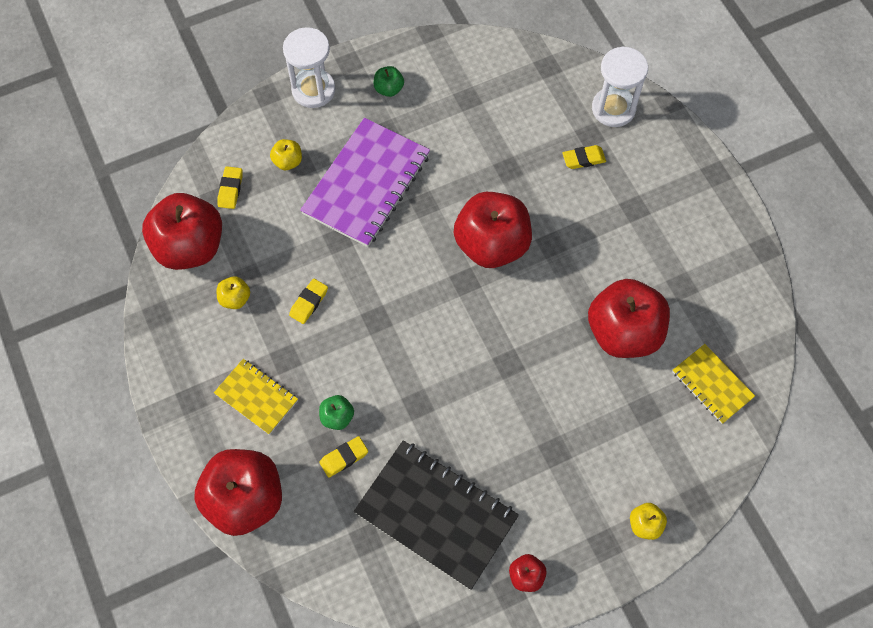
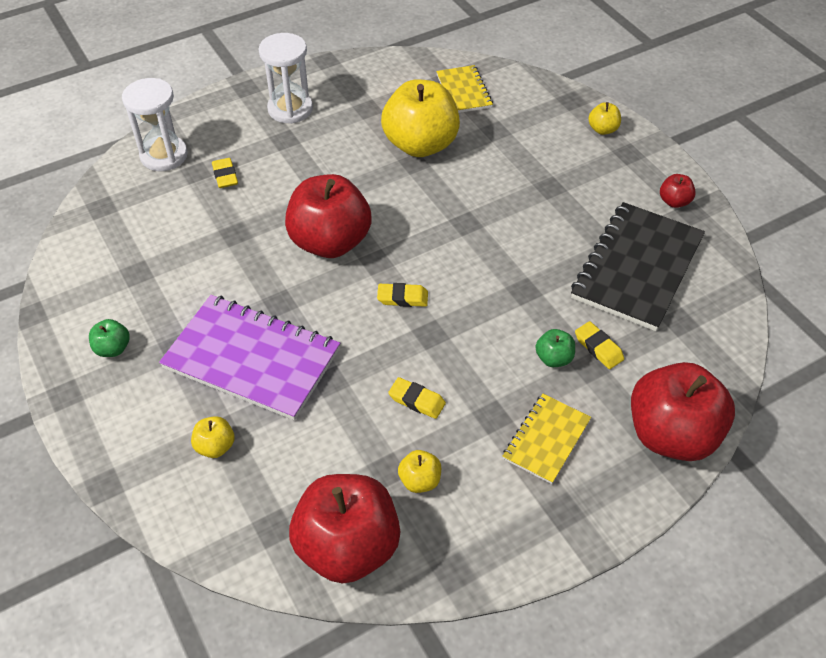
camera: 95 degrees left, 15 degrees down
yellow eraser [217,166,242,209] -> yellow eraser moved to [377,283,428,307]
white hourglass [283,27,336,108] -> white hourglass moved to [259,33,313,124]
red apple [588,279,670,358] -> yellow apple [381,79,460,157]
yellow notebook [672,344,755,424] -> yellow notebook turned 60 degrees counterclockwise [436,65,493,113]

──────

● **Required work**
Leave the pictures out, and print every line of the listing exactly as written.

● **Written response**
camera: 95 degrees left, 15 degrees down
yellow eraser [217,166,242,209] -> yellow eraser moved to [377,283,428,307]
white hourglass [283,27,336,108] -> white hourglass moved to [259,33,313,124]
red apple [588,279,670,358] -> yellow apple [381,79,460,157]
yellow notebook [672,344,755,424] -> yellow notebook turned 60 degrees counterclockwise [436,65,493,113]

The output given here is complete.